"""

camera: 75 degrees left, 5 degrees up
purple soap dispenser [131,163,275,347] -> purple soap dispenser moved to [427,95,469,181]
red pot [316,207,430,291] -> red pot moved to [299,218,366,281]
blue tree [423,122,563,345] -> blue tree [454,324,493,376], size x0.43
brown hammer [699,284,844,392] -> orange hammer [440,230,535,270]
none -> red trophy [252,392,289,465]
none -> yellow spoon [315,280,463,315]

"""
"""

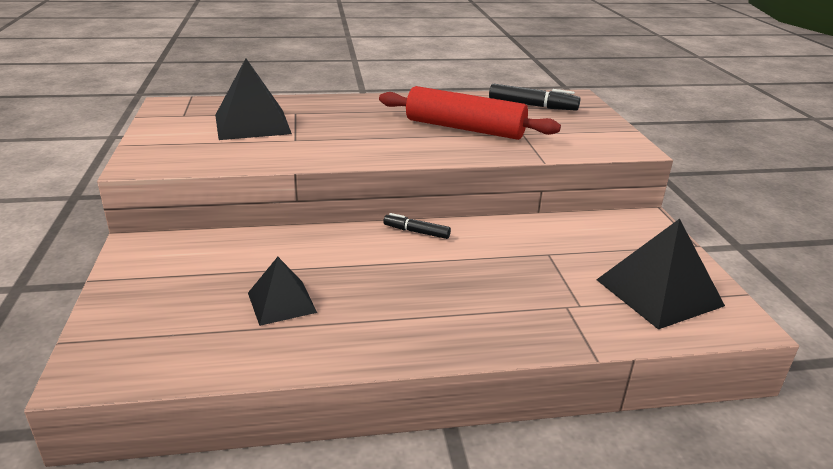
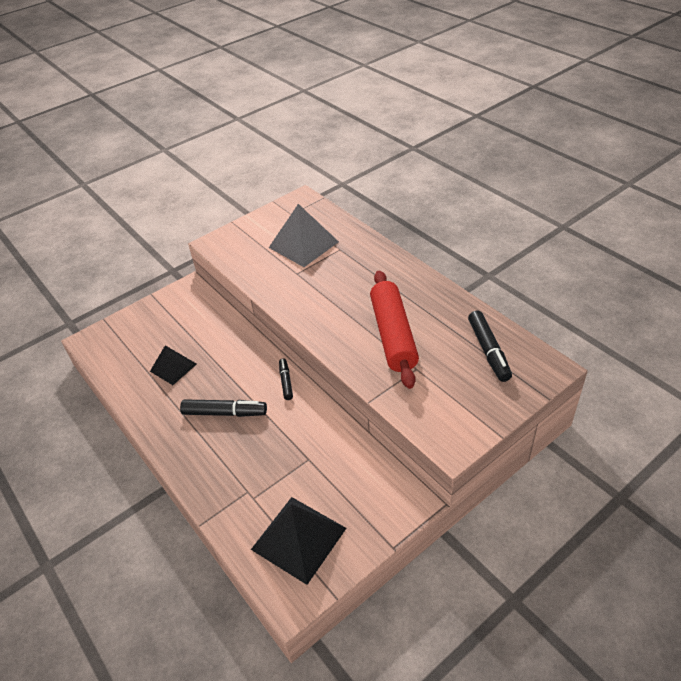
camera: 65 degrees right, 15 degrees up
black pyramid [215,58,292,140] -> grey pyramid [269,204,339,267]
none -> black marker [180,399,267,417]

"""
"""

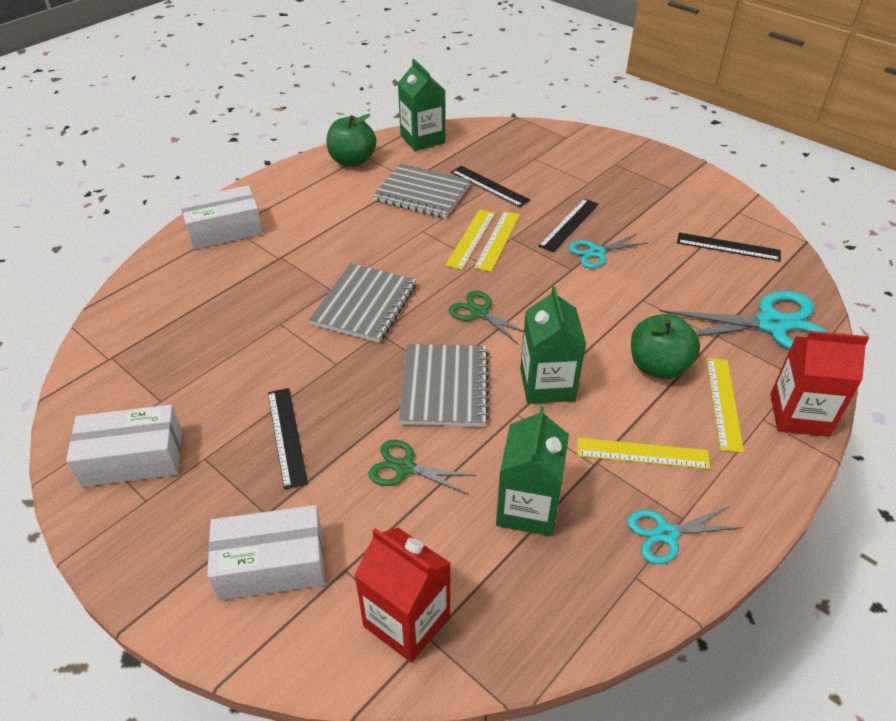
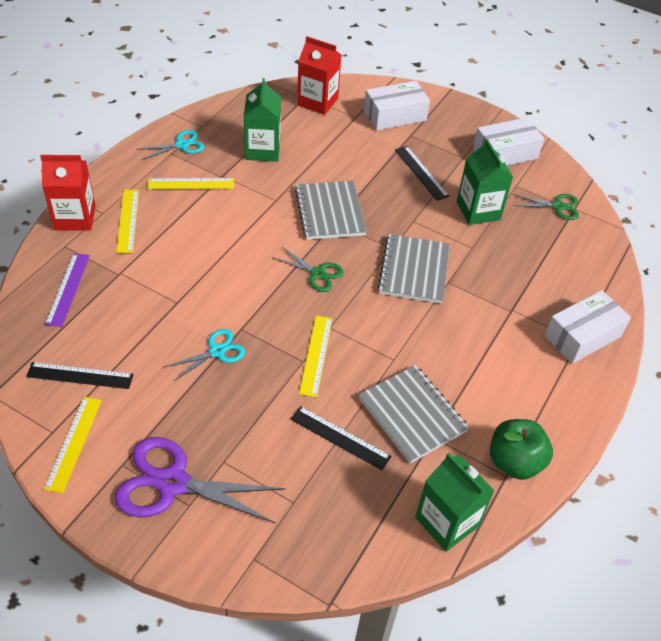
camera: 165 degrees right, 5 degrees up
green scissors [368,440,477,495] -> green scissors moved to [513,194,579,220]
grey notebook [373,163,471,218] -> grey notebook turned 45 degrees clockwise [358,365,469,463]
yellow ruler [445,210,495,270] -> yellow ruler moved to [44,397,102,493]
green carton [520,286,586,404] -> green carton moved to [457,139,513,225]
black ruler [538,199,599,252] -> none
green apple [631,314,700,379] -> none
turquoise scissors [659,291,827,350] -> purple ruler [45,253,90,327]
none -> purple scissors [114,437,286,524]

"""

Looking at the entries above, can you reproduce exactly the lines from the one that holds "purple soap dispenser [131,163,275,347]" through the one that holds "none -> yellow spoon [315,280,463,315]", and only those?

## [OUTPUT OF THE EXERCISE]
purple soap dispenser [131,163,275,347] -> purple soap dispenser moved to [427,95,469,181]
red pot [316,207,430,291] -> red pot moved to [299,218,366,281]
blue tree [423,122,563,345] -> blue tree [454,324,493,376], size x0.43
brown hammer [699,284,844,392] -> orange hammer [440,230,535,270]
none -> red trophy [252,392,289,465]
none -> yellow spoon [315,280,463,315]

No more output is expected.